Problem description: Retype exactly what runs from the first line of the data to the line with "brown star: (69, 44)", keeping both of those lines and skipping pictures.

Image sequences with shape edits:

=-=-=-=-=

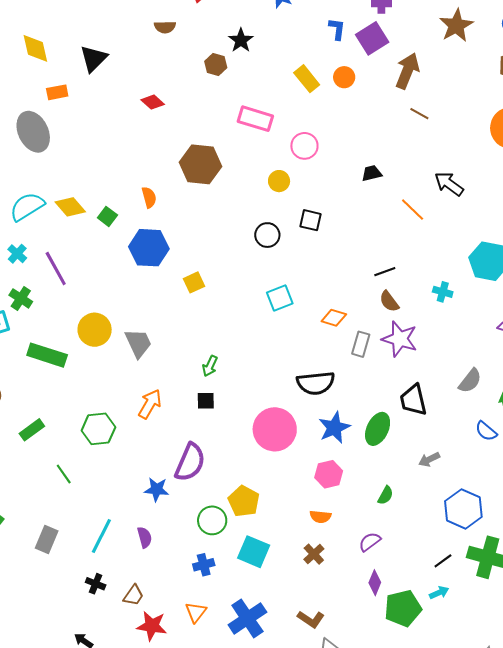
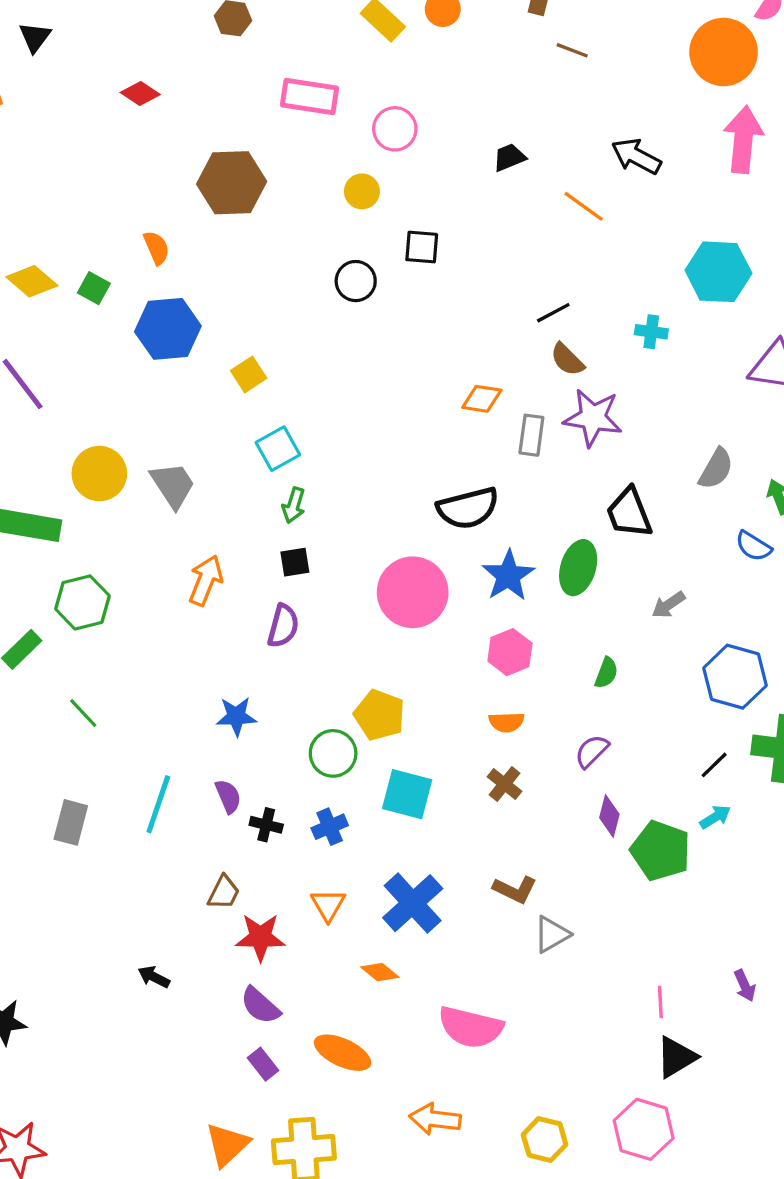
black triangle: (94, 59) -> (35, 37), size x0.7
cyan square: (280, 298) -> (278, 449), moved
green hexagon: (98, 429) -> (83, 602), moved
purple semicircle: (190, 462) -> (283, 626), moved, size x0.7
black cross: (96, 584) -> (266, 825), moved
green pentagon: (403, 608) -> (661, 851), turned -30

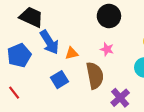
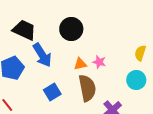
black circle: (109, 16) -> (71, 29), moved
orange triangle: (72, 53) -> (80, 64), moved

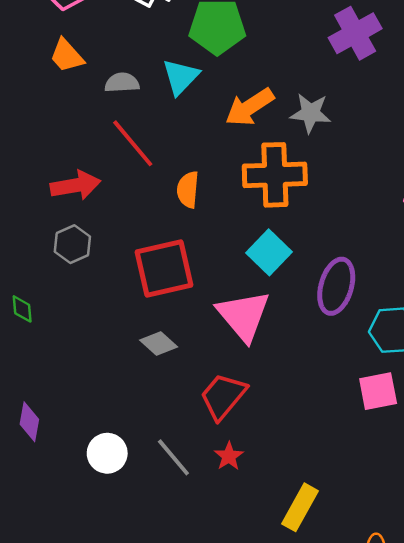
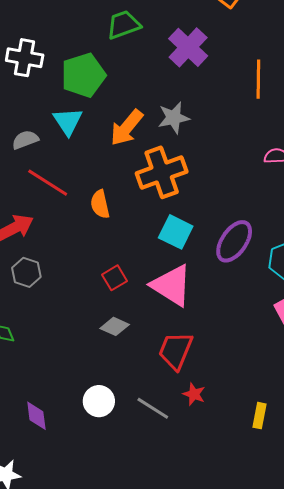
red square: (164, 268) -> (115, 278), moved, size x0.5
purple ellipse: (336, 286) -> (234, 241), turned 36
white circle: (107, 453) -> (99, 401), moved
yellow rectangle: (300, 507) -> (260, 416), size x0.7

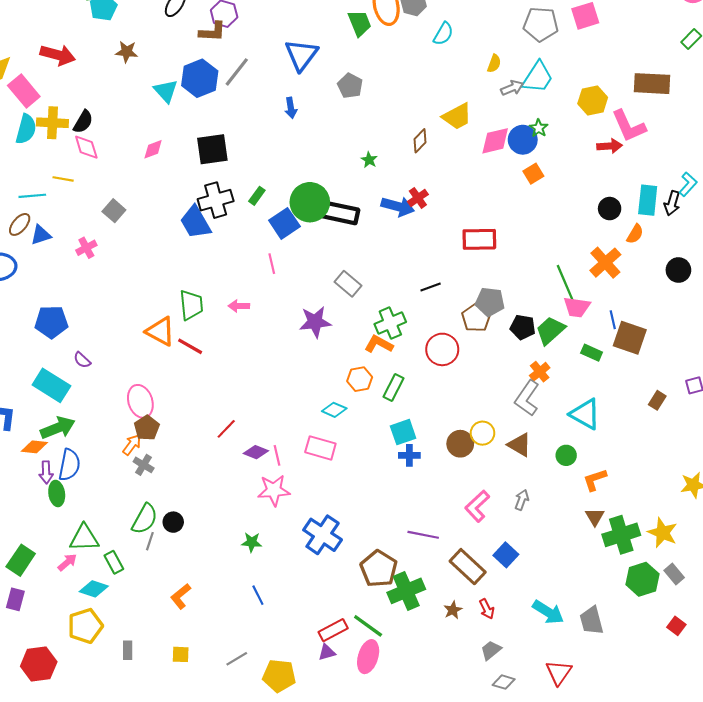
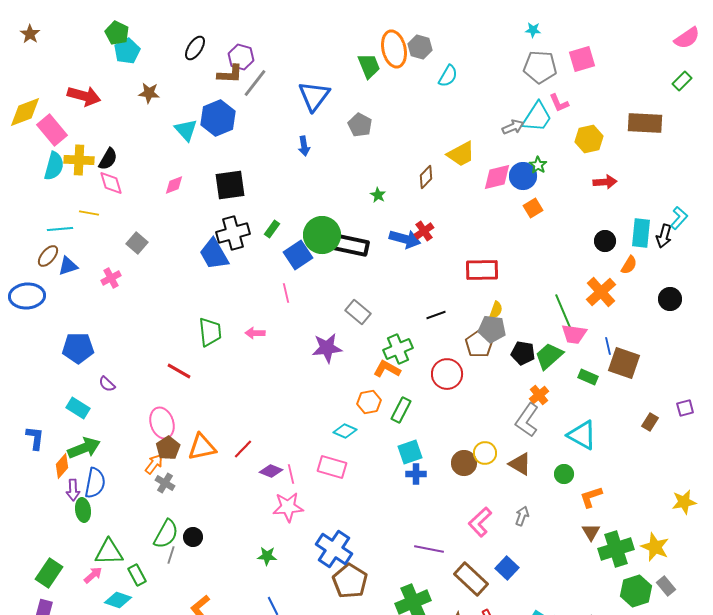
yellow semicircle: (494, 63) -> (496, 310), moved
gray line: (237, 72) -> (255, 83), moved
pink L-shape: (629, 126) -> (559, 103), moved, size x0.6
orange triangle: (160, 331) -> (202, 447), moved, turned -40
red line: (190, 346) -> (179, 371), moved
cyan rectangle: (51, 385) -> (78, 408), size x0.7
orange diamond: (34, 447) -> (62, 466), turned -55
brown pentagon: (379, 569) -> (350, 581), moved

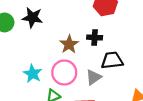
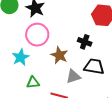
brown star: (69, 44) -> (59, 55), moved, turned -30
pink circle: (64, 72) -> (37, 35), moved

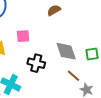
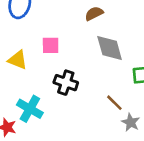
gray diamond: (66, 51) -> (110, 48), moved

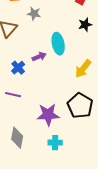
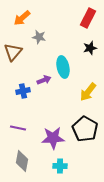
blue cross: (18, 68) -> (23, 91), turned 32
purple line: (13, 95) -> (18, 128), moved

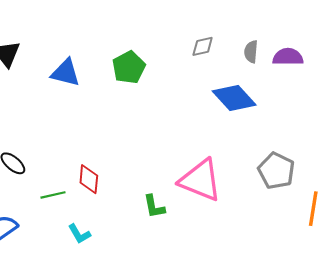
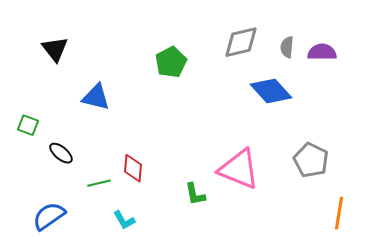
gray diamond: (203, 46) -> (241, 42), size x1.6
blue triangle: (66, 73) -> (96, 97), moved
orange line: (313, 209) -> (339, 213), moved

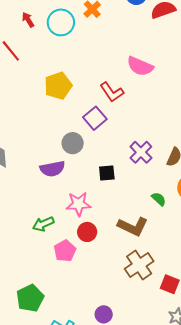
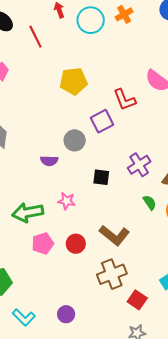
purple semicircle: (52, 169) -> (49, 161), size x0.7
green semicircle: (159, 199) -> (150, 203), moved
pink star: (78, 204) -> (67, 201), size x0.7
green arrow: (43, 224) -> (28, 212), size x1.4
red circle: (87, 232) -> (76, 244), moved

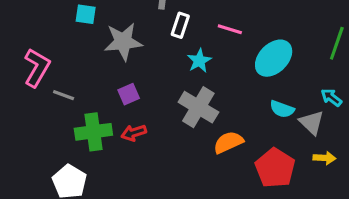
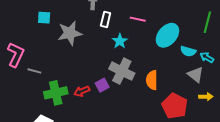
purple square: (129, 94) -> (102, 85), moved
cyan semicircle: (282, 109) -> (188, 51), moved
orange semicircle: (228, 142) -> (152, 80), moved, turned -60

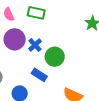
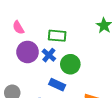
green rectangle: (36, 13) -> (57, 36), moved

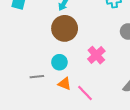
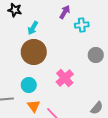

=-=-=-=-=

Final answer:
black triangle: (94, 59) -> (35, 37), size x0.7
cyan square: (280, 298) -> (278, 449), moved
green hexagon: (98, 429) -> (83, 602), moved
purple semicircle: (190, 462) -> (283, 626), moved, size x0.7
black cross: (96, 584) -> (266, 825), moved
green pentagon: (403, 608) -> (661, 851), turned -30

black circle: (109, 16) -> (71, 29), moved
orange triangle: (72, 53) -> (80, 64), moved

red square: (164, 268) -> (115, 278), moved, size x0.5
purple ellipse: (336, 286) -> (234, 241), turned 36
white circle: (107, 453) -> (99, 401), moved
yellow rectangle: (300, 507) -> (260, 416), size x0.7

yellow semicircle: (494, 63) -> (496, 310), moved
gray line: (237, 72) -> (255, 83), moved
pink L-shape: (629, 126) -> (559, 103), moved, size x0.6
orange triangle: (160, 331) -> (202, 447), moved, turned -40
red line: (190, 346) -> (179, 371), moved
cyan rectangle: (51, 385) -> (78, 408), size x0.7
orange diamond: (34, 447) -> (62, 466), turned -55
brown pentagon: (379, 569) -> (350, 581), moved

brown star: (69, 44) -> (59, 55), moved, turned -30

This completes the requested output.